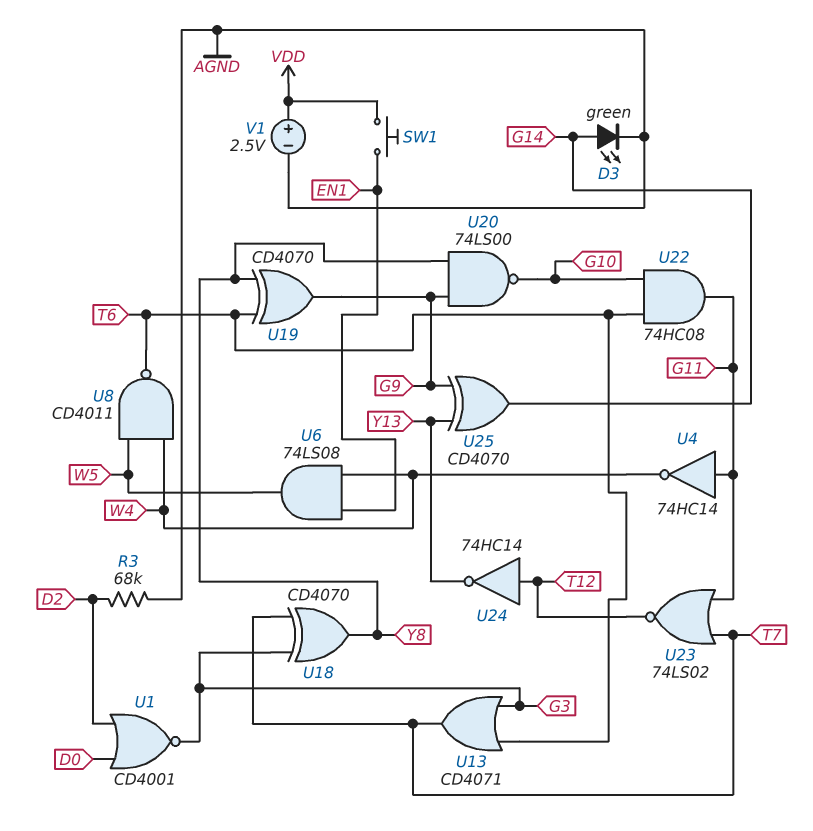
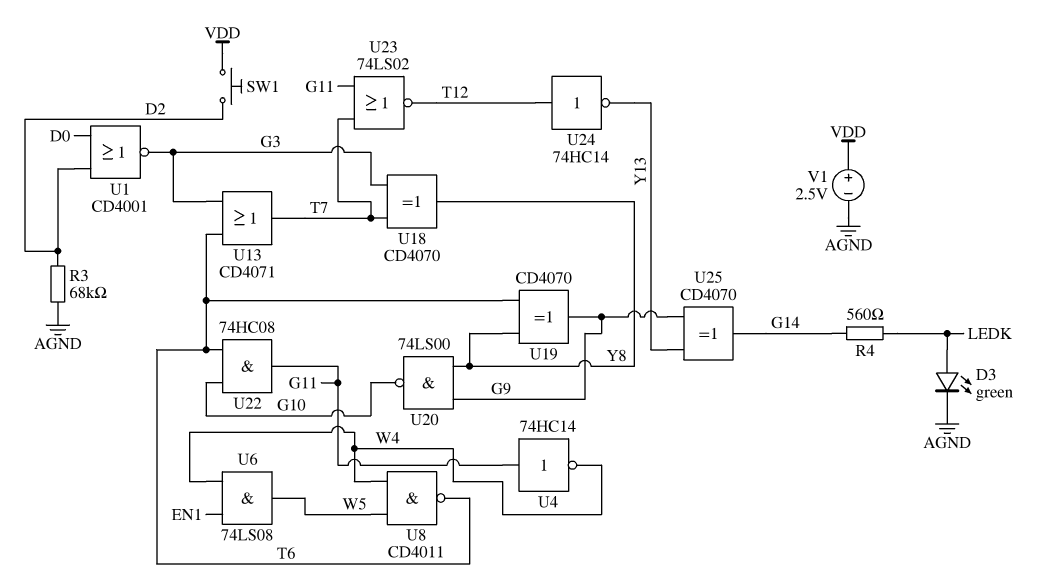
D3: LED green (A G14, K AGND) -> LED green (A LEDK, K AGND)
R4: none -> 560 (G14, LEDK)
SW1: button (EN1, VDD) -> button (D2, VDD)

______

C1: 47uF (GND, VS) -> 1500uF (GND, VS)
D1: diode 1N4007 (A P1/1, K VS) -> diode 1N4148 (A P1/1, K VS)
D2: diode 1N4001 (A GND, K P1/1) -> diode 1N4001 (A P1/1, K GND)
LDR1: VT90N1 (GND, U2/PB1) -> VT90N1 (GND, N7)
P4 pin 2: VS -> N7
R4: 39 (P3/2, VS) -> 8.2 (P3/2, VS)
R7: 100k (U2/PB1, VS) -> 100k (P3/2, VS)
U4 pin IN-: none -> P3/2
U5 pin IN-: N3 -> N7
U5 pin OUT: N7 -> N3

______

Identify every line above that includes the word "none", and show those lines.

■ Completed exercise:
R4: none -> 560 (G14, LEDK)
U4 pin IN-: none -> P3/2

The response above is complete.